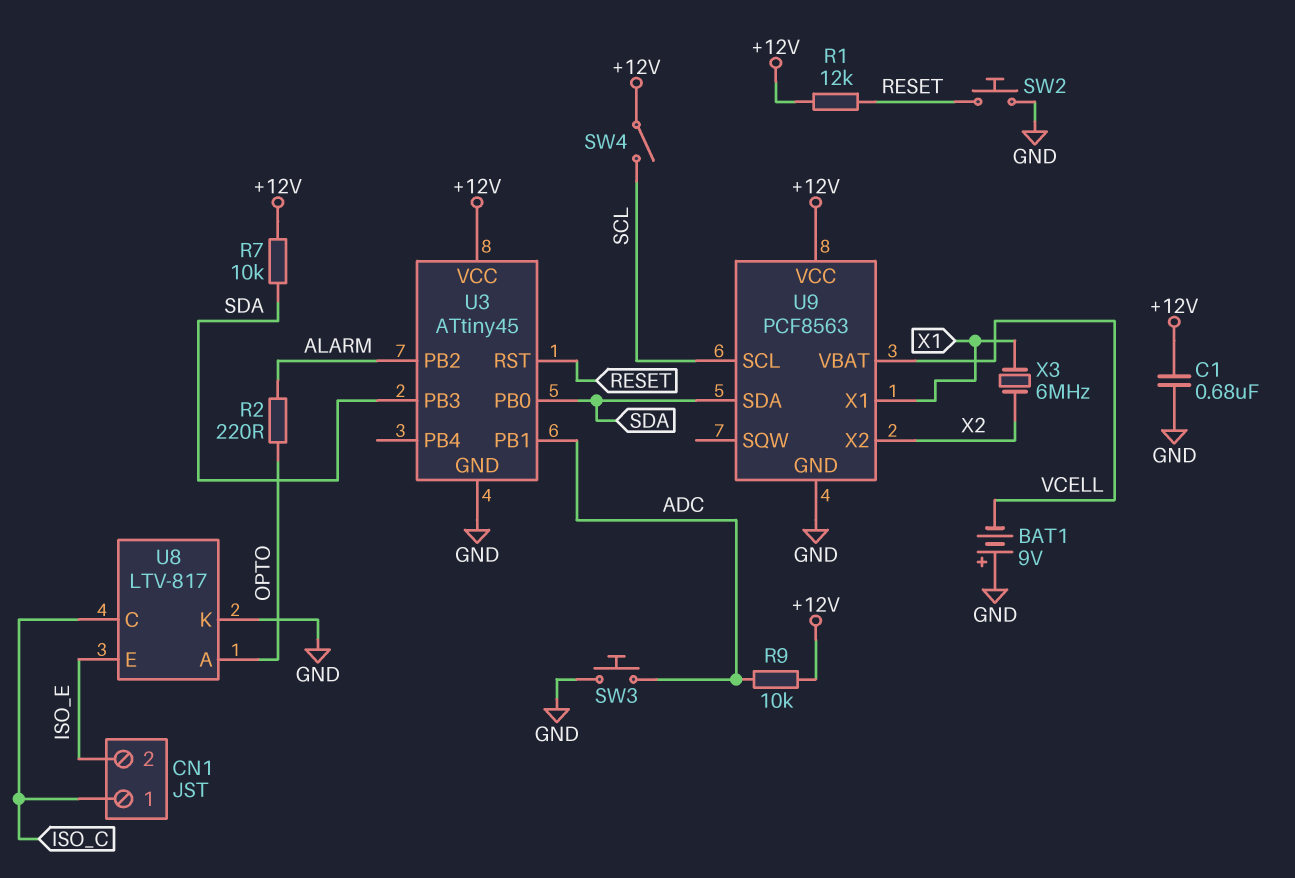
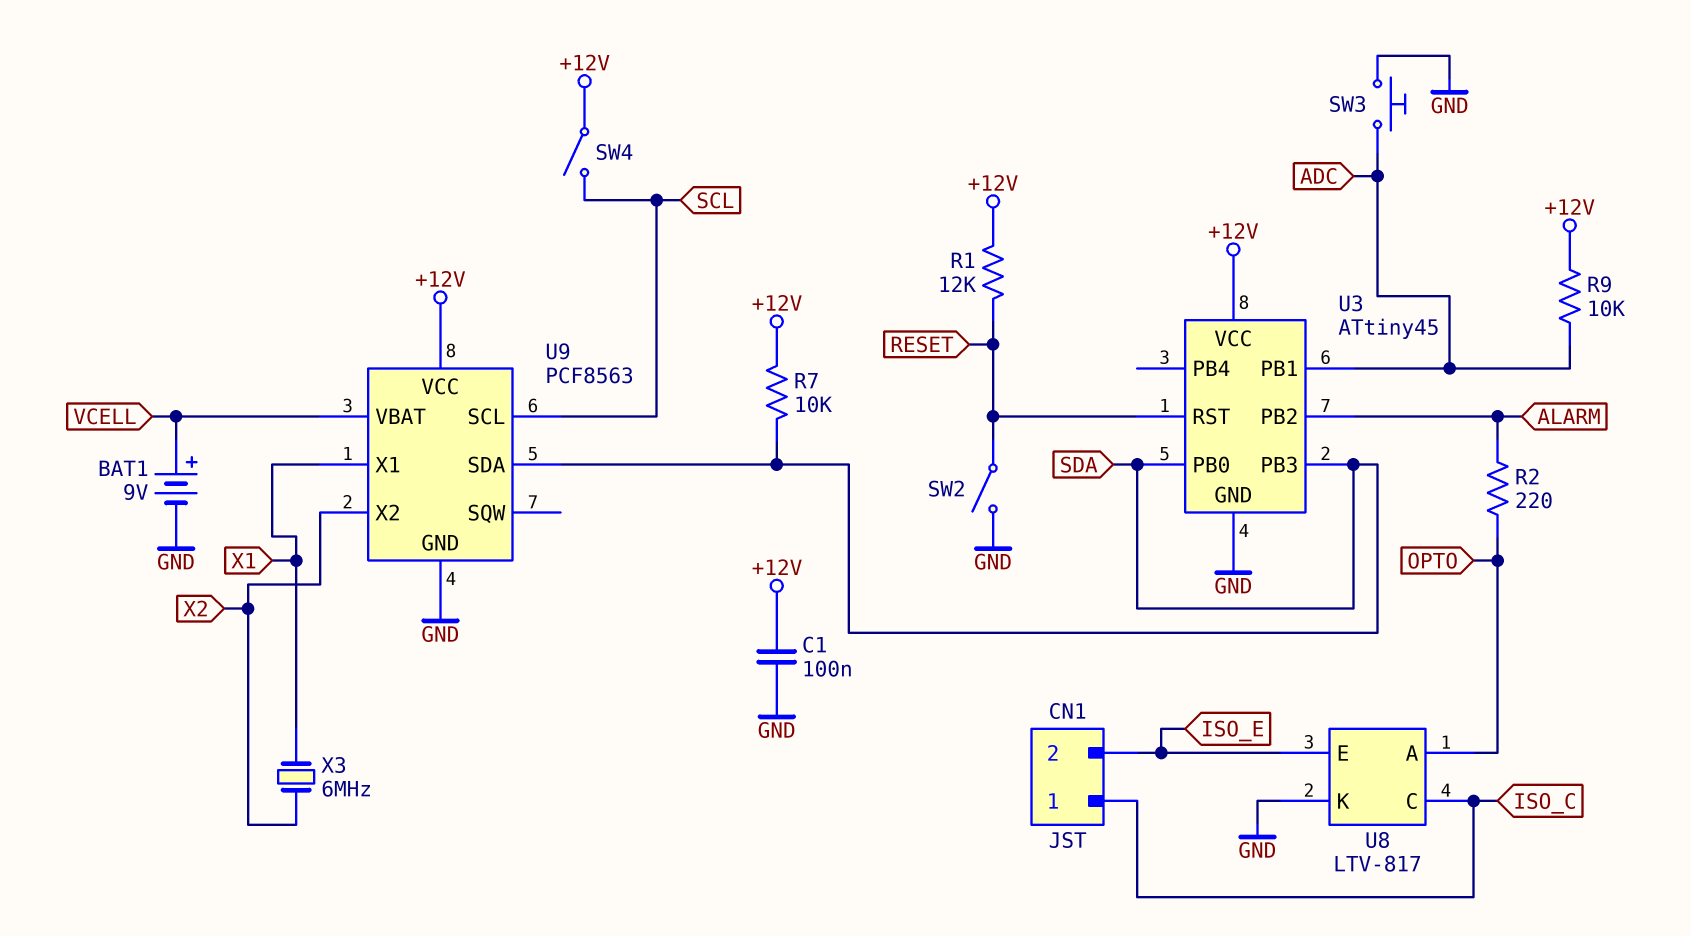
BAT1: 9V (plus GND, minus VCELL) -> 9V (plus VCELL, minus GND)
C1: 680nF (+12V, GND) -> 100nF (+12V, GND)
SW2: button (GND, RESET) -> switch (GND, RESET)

* * *

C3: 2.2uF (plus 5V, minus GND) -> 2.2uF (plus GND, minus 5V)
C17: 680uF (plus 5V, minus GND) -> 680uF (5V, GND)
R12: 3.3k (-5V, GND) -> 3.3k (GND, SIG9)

» **Work to be completed**: Scan the entries above for the line containing "C1: 680nF (+12V, GND) -> 100nF (+12V, GND)", and copy it and all lines after it exactly, down to and including the line containing "SW2: button (GND, RESET)".

» **Answer below**:
C1: 680nF (+12V, GND) -> 100nF (+12V, GND)
SW2: button (GND, RESET) -> switch (GND, RESET)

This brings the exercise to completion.